For each line below that contains the word "triangle", return that line.
Content starts
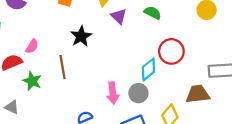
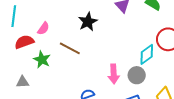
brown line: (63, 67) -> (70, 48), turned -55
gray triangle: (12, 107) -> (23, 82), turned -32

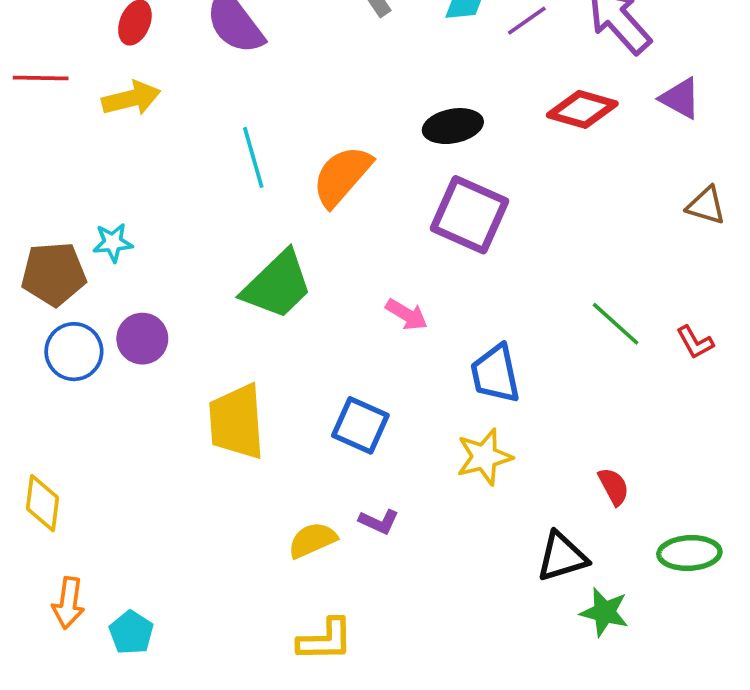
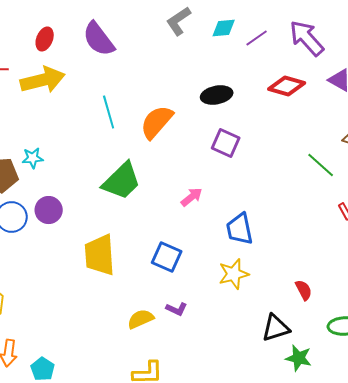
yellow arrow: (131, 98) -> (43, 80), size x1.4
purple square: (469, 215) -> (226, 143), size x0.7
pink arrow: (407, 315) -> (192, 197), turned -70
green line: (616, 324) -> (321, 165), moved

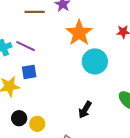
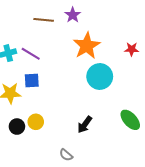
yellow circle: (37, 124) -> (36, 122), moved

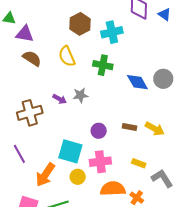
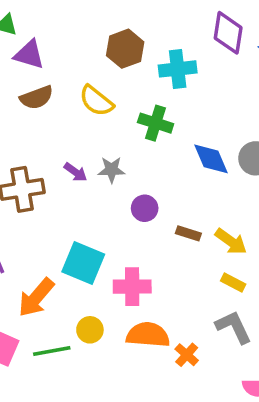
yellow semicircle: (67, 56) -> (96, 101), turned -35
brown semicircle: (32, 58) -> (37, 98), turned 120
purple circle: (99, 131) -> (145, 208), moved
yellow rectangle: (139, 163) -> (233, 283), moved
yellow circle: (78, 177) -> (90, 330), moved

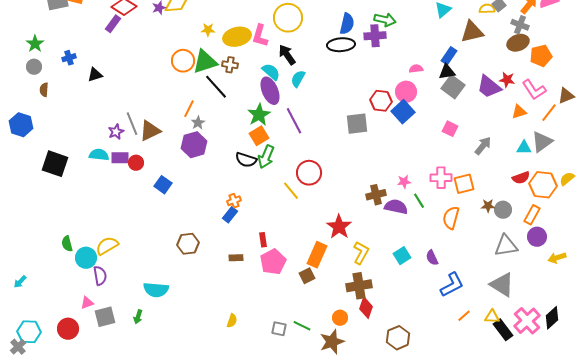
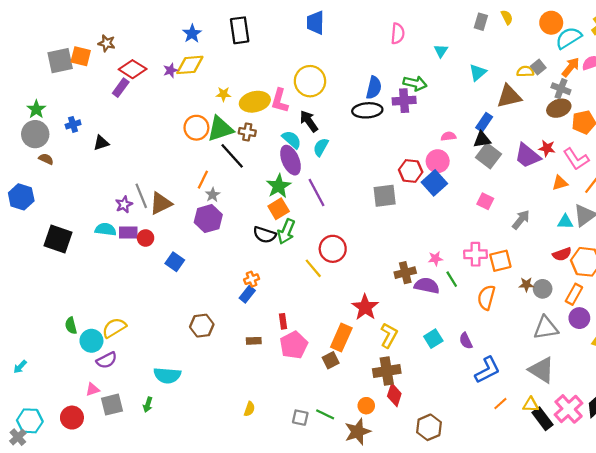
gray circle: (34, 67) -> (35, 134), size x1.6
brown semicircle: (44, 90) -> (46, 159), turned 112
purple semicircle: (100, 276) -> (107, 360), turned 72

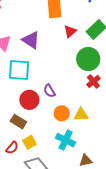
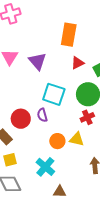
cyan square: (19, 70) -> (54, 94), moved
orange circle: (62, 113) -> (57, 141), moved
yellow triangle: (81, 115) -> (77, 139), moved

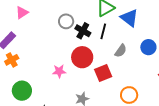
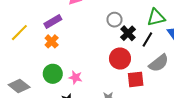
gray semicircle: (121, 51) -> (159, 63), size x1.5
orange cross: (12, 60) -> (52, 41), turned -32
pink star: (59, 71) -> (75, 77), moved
Content ends
**Response area**
gray triangle: (12, 107) -> (23, 82), turned -32
yellow triangle: (81, 115) -> (77, 139), moved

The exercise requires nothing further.